Task description: As you work through the listing below, copy each line exactly and drop the images.
Source data: Begin
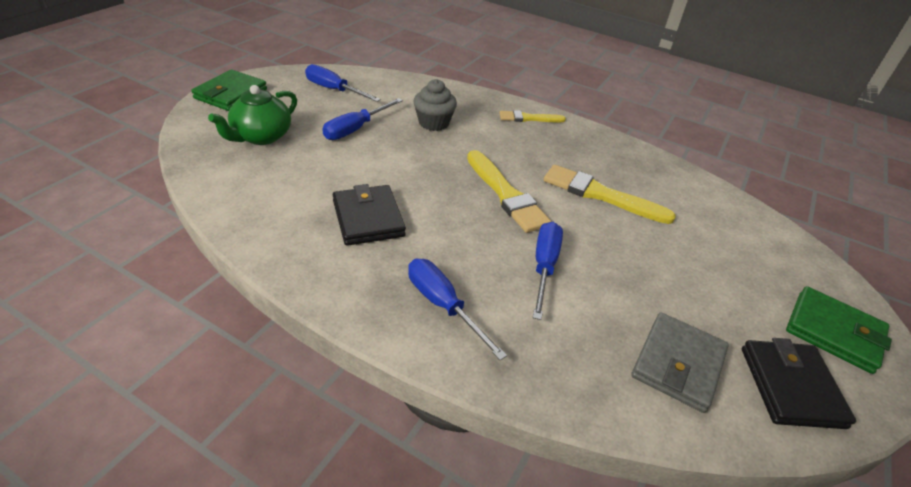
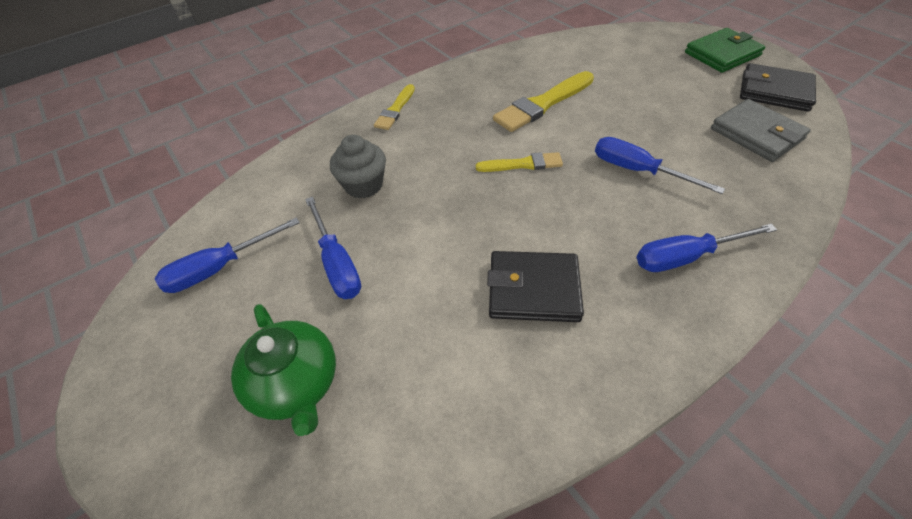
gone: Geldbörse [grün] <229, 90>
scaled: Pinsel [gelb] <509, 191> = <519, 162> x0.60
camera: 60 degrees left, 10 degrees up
Source data: End
Worked solution:
gone: Geldbörse [grün] <229, 90>
scaled: Pinsel [gelb] <509, 191> = <519, 162> x0.60
camera: 60 degrees left, 10 degrees up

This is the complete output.